Exercise prompt.
The expected output is every record below, transcribed exactly, with the pictures left out.

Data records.
=== Begin Enclosure ===

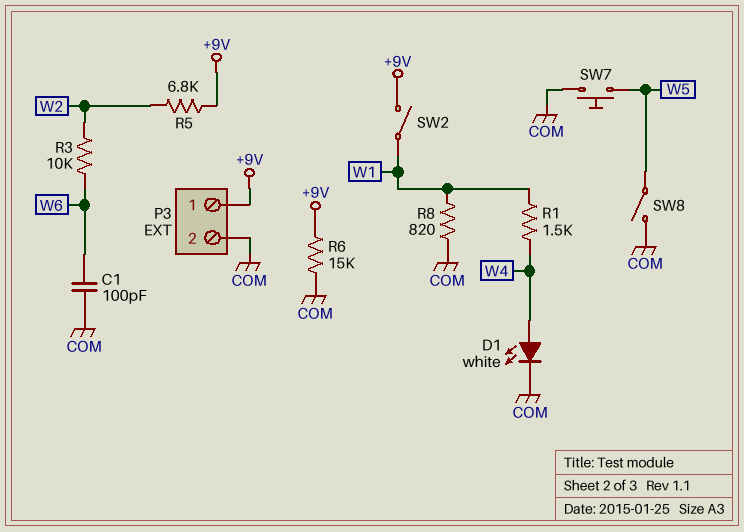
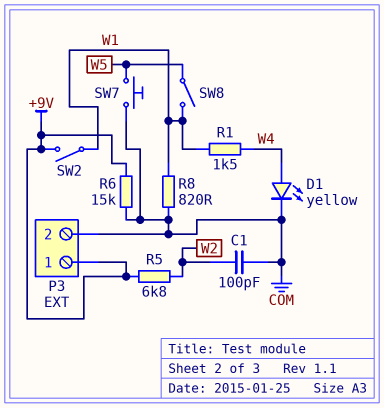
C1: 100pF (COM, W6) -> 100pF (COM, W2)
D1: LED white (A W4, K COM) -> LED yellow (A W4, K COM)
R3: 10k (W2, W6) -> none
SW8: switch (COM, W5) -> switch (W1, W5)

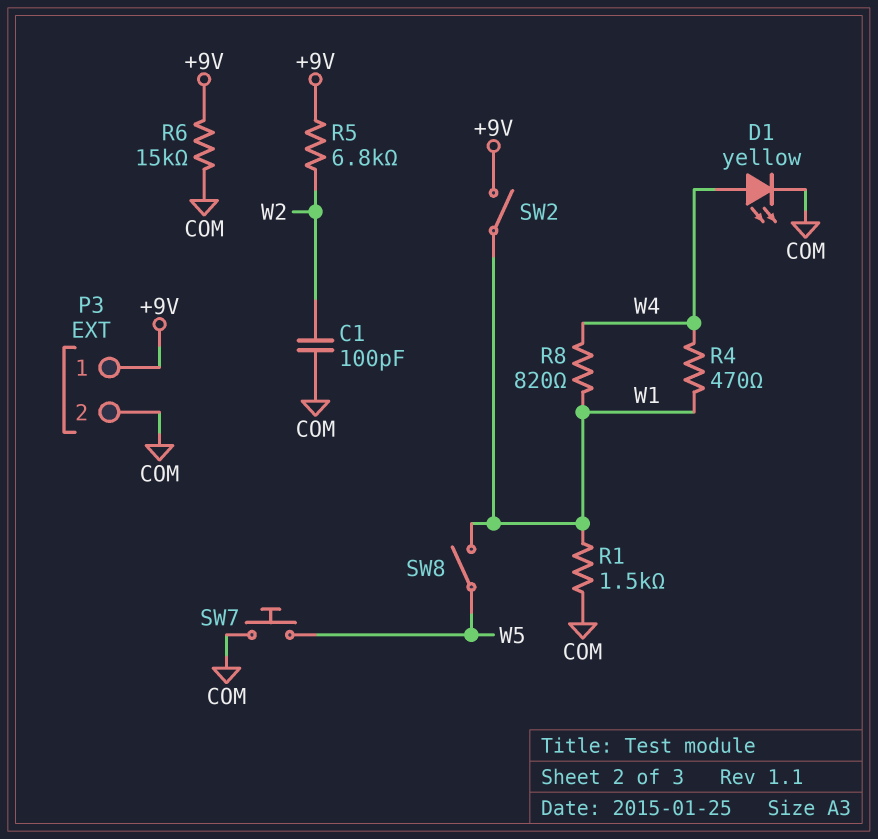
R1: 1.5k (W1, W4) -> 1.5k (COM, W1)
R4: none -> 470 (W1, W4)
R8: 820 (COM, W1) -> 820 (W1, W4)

=== End Enclosure ===

Completed exercise.
C1: 100pF (COM, W6) -> 100pF (COM, W2)
D1: LED white (A W4, K COM) -> LED yellow (A W4, K COM)
R3: 10k (W2, W6) -> none
SW8: switch (COM, W5) -> switch (W1, W5)

R1: 1.5k (W1, W4) -> 1.5k (COM, W1)
R4: none -> 470 (W1, W4)
R8: 820 (COM, W1) -> 820 (W1, W4)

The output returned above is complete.